YOUR TASK
From the entries that follow, reproduce exactly and only the lines from the line with "D4: none -> zener 5.6V (A GND, K n13)" to the line with "R5: 390 (n15, n21) -> 680 (n15, n21)", endpoints included.

EXERCISE INPUTS
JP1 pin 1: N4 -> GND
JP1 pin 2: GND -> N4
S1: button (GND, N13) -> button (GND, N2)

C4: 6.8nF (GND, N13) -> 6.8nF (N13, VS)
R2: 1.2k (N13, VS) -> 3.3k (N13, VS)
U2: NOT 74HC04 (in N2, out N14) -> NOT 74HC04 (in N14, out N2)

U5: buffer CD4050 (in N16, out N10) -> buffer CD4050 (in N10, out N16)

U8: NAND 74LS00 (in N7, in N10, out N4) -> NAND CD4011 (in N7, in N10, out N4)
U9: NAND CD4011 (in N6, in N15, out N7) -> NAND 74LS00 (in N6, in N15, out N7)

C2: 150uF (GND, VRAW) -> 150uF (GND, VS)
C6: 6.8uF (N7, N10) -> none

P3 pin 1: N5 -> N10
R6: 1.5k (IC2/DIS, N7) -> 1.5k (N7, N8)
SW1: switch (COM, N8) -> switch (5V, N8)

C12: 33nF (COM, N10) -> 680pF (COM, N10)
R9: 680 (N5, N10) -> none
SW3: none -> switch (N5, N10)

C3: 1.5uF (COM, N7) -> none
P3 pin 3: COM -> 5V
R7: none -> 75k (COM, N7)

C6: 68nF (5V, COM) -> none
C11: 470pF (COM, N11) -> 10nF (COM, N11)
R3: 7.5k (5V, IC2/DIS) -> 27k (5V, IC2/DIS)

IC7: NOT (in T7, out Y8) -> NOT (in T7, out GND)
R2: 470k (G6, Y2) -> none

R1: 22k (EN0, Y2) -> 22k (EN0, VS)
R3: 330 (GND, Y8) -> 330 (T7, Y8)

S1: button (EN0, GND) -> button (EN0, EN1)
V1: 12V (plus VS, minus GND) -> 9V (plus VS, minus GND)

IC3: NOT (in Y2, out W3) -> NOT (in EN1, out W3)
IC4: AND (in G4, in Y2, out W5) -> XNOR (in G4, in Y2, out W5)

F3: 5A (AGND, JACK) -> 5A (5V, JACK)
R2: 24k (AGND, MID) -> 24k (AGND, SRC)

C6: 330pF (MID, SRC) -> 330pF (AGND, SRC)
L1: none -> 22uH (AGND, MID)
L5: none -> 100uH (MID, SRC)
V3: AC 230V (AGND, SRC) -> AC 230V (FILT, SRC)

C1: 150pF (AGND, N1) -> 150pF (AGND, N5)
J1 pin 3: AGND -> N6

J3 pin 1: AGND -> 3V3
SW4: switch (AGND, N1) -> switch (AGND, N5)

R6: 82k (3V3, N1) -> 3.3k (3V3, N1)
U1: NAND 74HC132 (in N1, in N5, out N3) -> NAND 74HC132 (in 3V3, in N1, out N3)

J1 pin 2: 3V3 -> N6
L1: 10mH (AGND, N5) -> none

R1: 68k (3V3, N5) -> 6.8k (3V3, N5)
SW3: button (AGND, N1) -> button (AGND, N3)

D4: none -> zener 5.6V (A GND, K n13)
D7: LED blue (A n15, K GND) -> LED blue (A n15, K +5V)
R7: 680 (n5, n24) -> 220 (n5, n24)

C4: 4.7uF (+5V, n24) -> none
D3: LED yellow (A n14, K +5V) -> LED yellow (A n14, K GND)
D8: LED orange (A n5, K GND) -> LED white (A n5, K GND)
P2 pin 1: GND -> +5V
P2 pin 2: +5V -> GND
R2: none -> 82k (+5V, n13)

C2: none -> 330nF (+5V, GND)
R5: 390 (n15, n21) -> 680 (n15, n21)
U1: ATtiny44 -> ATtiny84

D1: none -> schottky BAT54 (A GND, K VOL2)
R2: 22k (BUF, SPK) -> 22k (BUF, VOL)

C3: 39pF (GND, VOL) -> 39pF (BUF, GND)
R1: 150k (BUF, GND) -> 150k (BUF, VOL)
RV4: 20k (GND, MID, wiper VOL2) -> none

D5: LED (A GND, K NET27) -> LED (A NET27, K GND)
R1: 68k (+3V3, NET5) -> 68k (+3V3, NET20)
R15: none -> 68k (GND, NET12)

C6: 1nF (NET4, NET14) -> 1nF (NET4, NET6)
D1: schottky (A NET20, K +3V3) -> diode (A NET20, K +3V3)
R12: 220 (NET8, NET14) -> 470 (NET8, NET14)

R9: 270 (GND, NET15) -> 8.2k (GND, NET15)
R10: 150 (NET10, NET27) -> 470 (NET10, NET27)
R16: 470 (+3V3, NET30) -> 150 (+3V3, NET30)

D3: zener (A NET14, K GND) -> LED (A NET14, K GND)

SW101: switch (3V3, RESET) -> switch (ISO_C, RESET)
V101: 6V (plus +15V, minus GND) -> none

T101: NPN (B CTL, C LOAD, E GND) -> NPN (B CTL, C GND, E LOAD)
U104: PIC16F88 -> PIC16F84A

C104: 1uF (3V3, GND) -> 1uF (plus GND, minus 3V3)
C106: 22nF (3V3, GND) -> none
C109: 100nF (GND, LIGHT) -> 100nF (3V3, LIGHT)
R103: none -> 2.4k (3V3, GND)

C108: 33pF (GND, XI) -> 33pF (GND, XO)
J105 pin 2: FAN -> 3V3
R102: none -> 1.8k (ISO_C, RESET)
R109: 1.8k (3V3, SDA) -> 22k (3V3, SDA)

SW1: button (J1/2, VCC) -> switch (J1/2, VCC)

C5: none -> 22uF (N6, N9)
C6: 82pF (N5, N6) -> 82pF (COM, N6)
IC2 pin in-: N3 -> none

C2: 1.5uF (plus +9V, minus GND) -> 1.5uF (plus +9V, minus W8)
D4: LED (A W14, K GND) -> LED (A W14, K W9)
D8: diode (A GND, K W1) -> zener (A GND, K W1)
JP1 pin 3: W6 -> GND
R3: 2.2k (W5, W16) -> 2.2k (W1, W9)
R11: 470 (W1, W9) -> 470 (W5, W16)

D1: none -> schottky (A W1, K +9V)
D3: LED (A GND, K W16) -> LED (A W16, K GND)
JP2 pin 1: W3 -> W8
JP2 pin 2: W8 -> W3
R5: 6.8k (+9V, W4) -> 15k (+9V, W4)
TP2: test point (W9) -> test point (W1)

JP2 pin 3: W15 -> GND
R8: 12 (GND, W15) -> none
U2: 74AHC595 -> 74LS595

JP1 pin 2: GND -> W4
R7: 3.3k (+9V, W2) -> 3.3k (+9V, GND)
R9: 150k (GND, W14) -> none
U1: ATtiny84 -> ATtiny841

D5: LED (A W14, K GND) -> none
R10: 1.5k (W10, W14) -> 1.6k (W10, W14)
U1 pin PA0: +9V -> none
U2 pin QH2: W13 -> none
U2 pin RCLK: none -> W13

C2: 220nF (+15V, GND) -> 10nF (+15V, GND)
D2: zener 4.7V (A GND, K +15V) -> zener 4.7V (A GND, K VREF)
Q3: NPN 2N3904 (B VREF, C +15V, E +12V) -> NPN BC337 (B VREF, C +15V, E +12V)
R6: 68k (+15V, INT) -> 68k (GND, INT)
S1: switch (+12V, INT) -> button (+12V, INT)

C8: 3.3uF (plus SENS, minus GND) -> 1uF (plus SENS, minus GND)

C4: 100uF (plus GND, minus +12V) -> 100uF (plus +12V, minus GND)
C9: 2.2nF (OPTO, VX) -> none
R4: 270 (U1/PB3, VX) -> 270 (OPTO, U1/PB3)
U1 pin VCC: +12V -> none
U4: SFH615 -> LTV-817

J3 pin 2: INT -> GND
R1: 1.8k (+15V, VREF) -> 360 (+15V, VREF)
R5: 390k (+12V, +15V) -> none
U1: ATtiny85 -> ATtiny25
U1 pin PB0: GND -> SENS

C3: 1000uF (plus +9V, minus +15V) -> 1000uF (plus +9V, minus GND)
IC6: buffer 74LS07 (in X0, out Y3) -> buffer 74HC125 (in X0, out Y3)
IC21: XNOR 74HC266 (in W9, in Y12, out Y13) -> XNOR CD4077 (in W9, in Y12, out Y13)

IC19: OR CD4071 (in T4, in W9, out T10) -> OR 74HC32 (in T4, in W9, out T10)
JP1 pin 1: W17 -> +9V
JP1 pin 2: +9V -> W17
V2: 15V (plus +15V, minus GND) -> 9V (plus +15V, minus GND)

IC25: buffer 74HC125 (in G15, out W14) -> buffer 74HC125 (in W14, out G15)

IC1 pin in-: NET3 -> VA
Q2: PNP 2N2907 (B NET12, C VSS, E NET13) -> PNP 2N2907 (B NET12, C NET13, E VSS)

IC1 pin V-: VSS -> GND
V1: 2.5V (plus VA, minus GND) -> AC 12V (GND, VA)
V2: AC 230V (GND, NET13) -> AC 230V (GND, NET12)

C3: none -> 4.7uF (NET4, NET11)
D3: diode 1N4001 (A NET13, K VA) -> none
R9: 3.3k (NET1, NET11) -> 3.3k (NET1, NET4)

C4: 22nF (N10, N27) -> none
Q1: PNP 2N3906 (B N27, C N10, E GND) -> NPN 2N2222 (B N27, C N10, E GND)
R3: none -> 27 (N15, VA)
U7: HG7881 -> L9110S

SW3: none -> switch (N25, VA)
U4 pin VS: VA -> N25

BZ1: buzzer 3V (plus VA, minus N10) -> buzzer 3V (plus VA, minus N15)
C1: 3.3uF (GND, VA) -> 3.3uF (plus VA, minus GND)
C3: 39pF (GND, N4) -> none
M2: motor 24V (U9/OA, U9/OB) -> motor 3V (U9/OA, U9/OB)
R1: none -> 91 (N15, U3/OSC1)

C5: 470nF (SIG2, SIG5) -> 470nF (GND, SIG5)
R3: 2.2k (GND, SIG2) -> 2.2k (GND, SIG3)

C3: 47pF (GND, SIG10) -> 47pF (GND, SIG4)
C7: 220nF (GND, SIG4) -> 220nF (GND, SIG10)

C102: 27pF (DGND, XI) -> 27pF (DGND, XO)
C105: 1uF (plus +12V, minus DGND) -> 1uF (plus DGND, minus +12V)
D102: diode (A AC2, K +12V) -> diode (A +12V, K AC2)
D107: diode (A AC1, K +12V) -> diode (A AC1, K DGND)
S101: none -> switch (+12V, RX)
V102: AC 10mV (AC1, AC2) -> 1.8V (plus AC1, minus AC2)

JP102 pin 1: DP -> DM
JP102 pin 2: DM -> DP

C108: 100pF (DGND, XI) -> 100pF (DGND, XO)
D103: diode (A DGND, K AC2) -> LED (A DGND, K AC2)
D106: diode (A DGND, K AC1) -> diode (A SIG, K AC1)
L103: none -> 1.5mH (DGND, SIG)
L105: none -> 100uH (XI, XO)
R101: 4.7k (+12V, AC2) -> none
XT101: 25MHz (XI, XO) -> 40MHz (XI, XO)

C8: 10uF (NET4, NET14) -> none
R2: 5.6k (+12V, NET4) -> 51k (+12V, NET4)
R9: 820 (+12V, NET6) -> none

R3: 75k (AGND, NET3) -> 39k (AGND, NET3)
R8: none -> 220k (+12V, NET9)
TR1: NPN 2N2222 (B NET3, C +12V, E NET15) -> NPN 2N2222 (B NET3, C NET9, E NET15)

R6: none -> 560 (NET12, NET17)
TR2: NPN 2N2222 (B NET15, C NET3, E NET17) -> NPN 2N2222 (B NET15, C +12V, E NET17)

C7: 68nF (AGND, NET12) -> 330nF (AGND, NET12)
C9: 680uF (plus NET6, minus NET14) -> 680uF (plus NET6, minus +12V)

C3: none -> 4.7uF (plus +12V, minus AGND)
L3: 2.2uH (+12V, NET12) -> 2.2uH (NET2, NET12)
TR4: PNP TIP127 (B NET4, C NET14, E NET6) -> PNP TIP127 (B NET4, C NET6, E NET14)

ANSWER SECTION
D4: none -> zener 5.6V (A GND, K n13)
D7: LED blue (A n15, K GND) -> LED blue (A n15, K +5V)
R7: 680 (n5, n24) -> 220 (n5, n24)

C4: 4.7uF (+5V, n24) -> none
D3: LED yellow (A n14, K +5V) -> LED yellow (A n14, K GND)
D8: LED orange (A n5, K GND) -> LED white (A n5, K GND)
P2 pin 1: GND -> +5V
P2 pin 2: +5V -> GND
R2: none -> 82k (+5V, n13)

C2: none -> 330nF (+5V, GND)
R5: 390 (n15, n21) -> 680 (n15, n21)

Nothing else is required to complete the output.